● **Your task**
Your answer should be only the lines below from the one with "RADIO1 pin MOSI: D23 -> D21" to the one with "TOF1 pin XSHUT: D19 -> TX0", repeated exactly, ends included.

● **Recorded information**
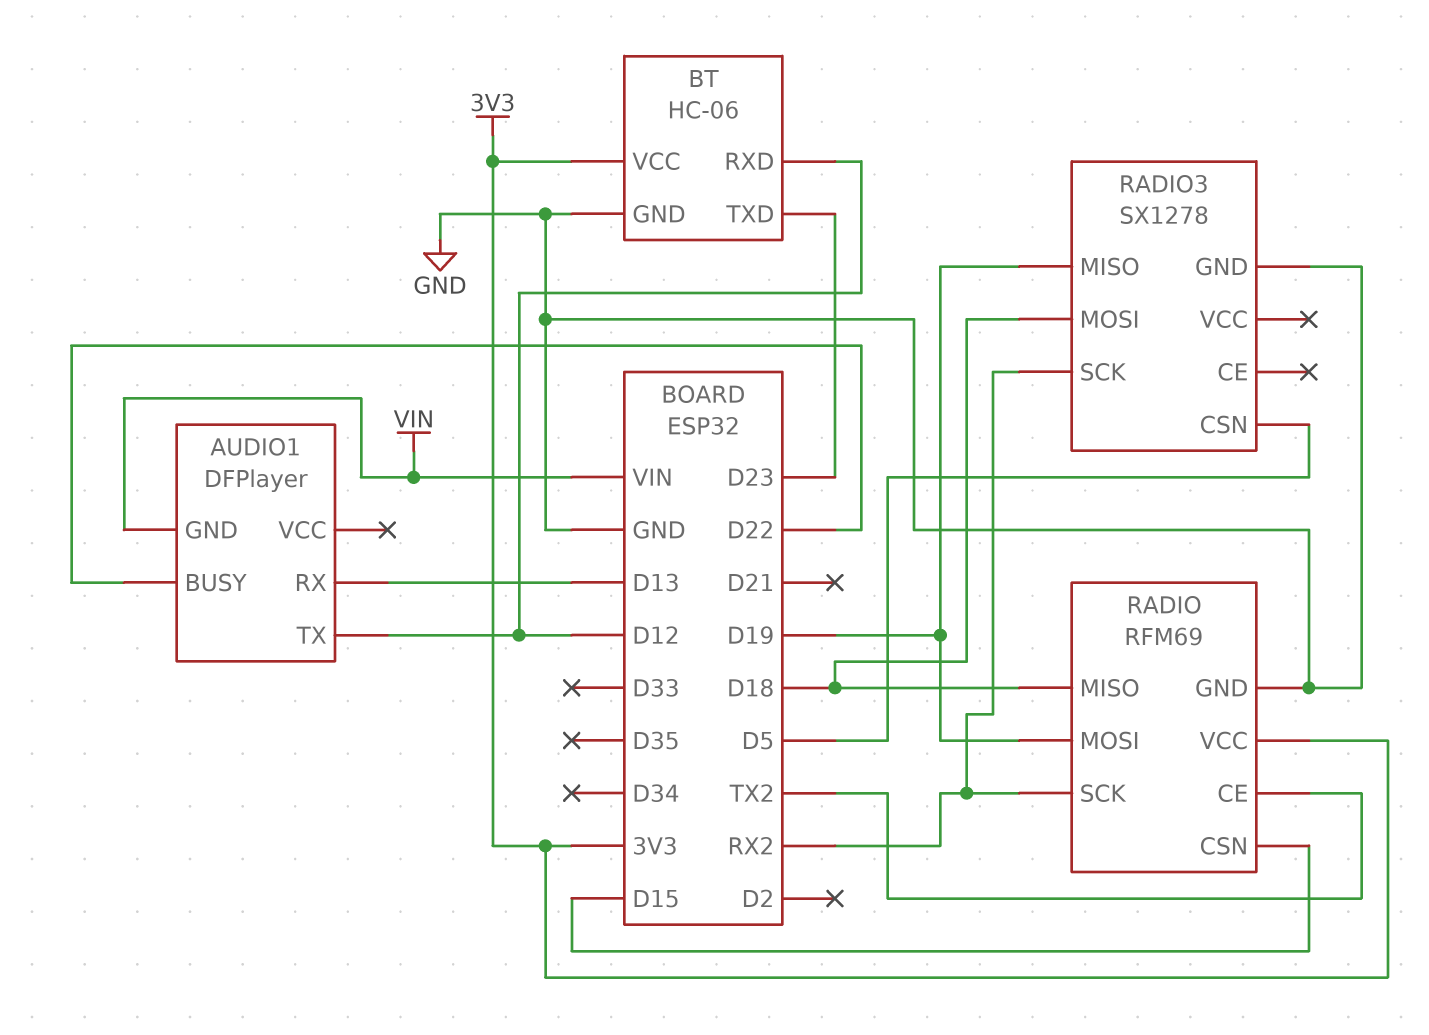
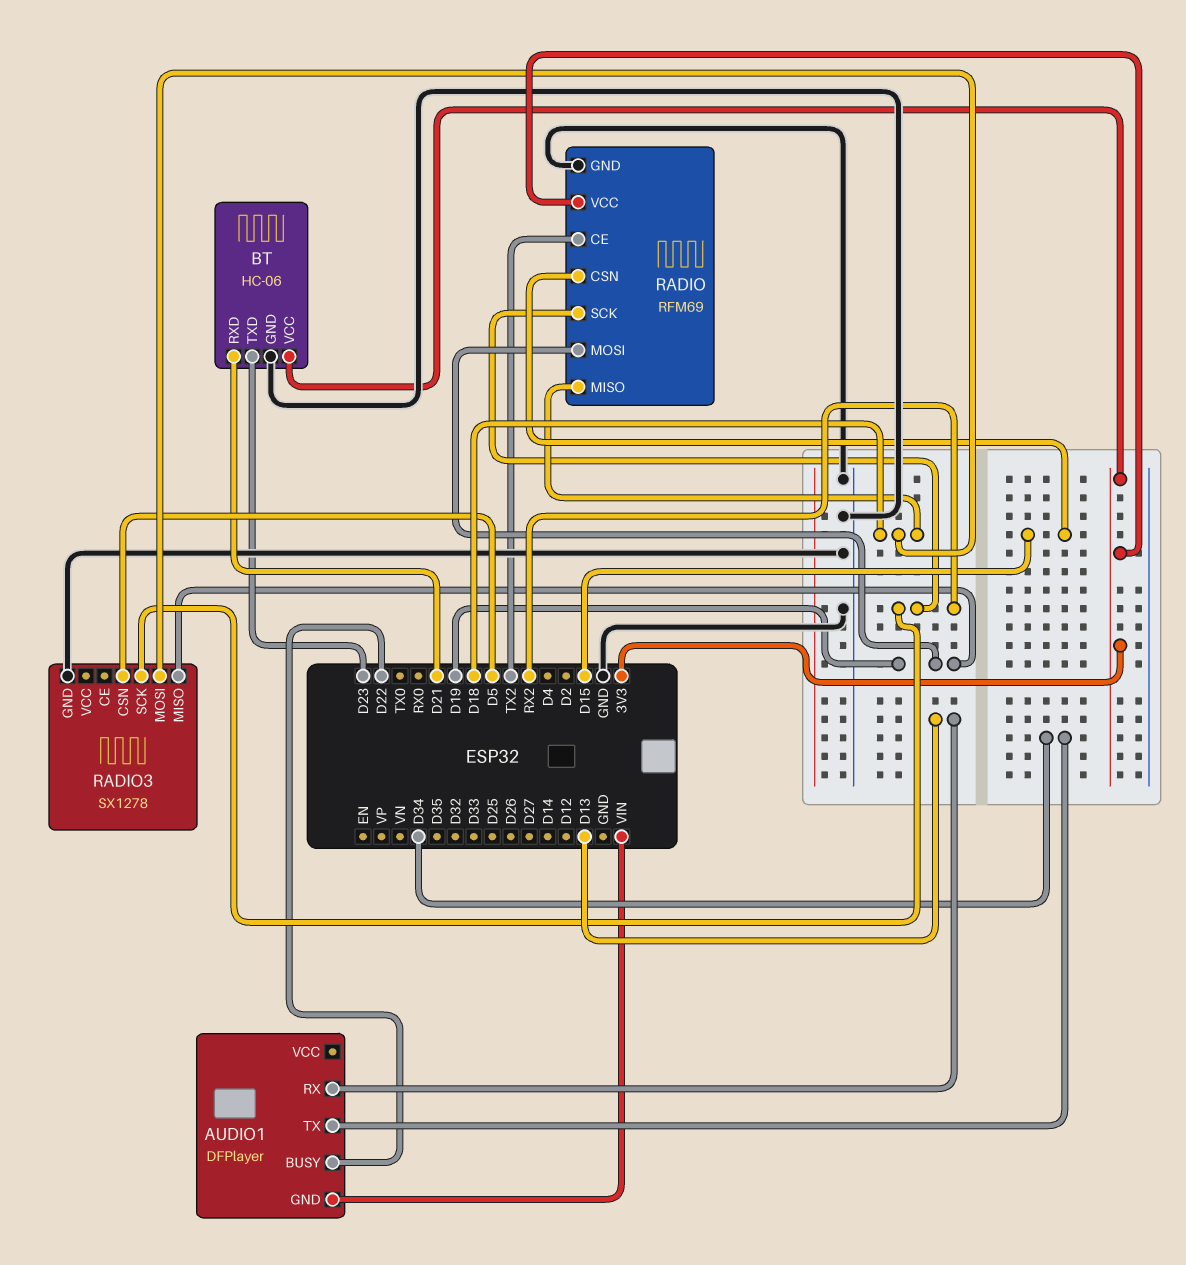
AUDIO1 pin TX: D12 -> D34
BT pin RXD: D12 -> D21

--

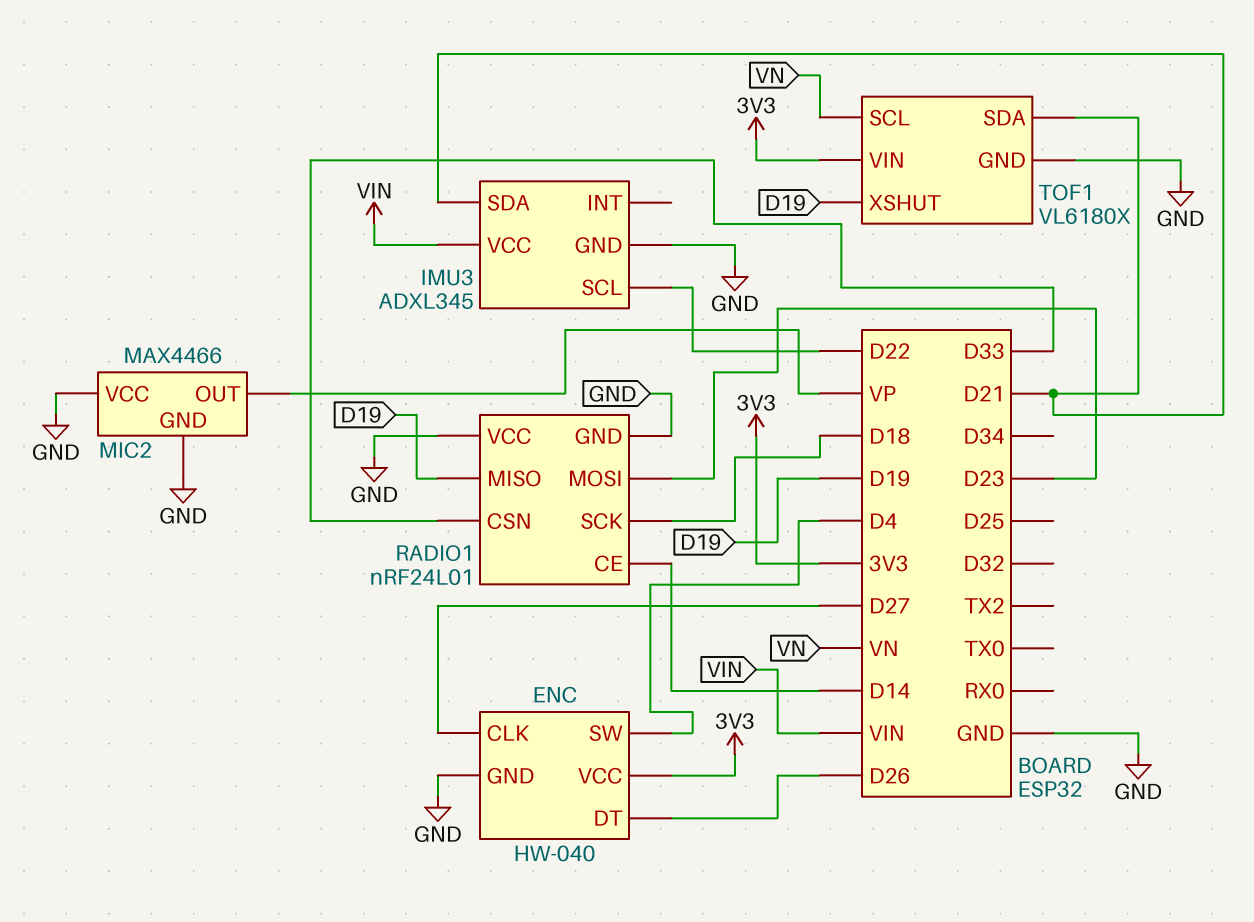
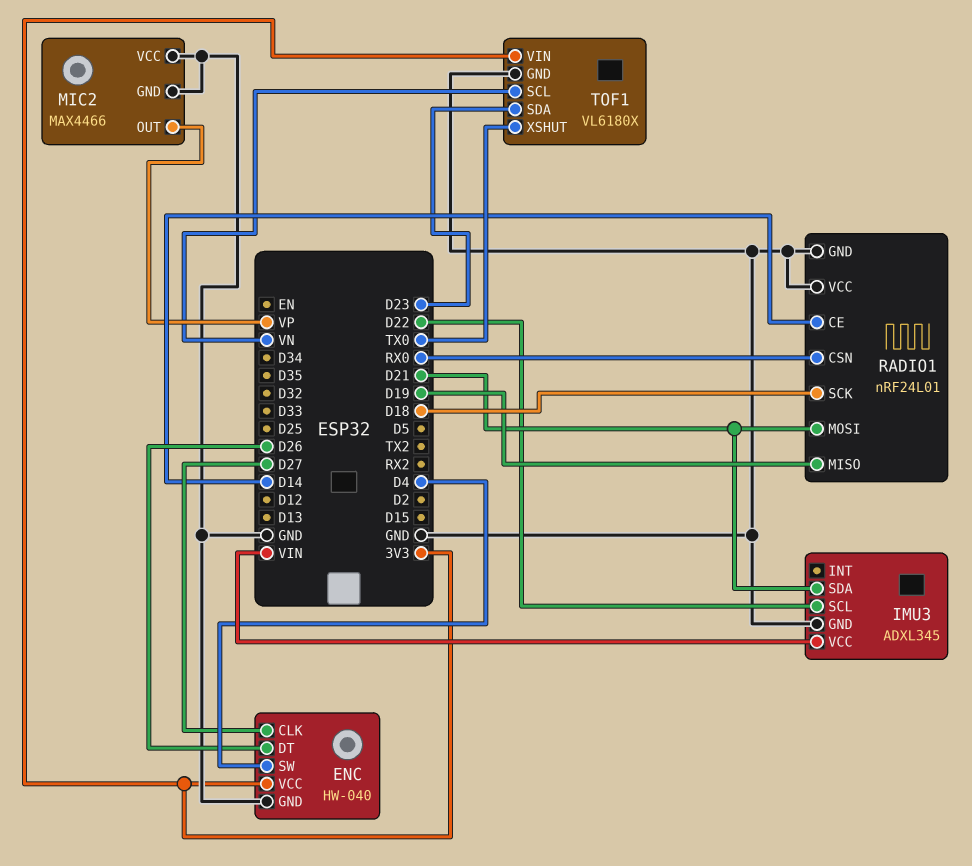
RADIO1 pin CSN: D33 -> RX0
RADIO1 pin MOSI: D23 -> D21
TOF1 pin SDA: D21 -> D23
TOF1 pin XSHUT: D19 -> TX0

● **Response area**
RADIO1 pin MOSI: D23 -> D21
TOF1 pin SDA: D21 -> D23
TOF1 pin XSHUT: D19 -> TX0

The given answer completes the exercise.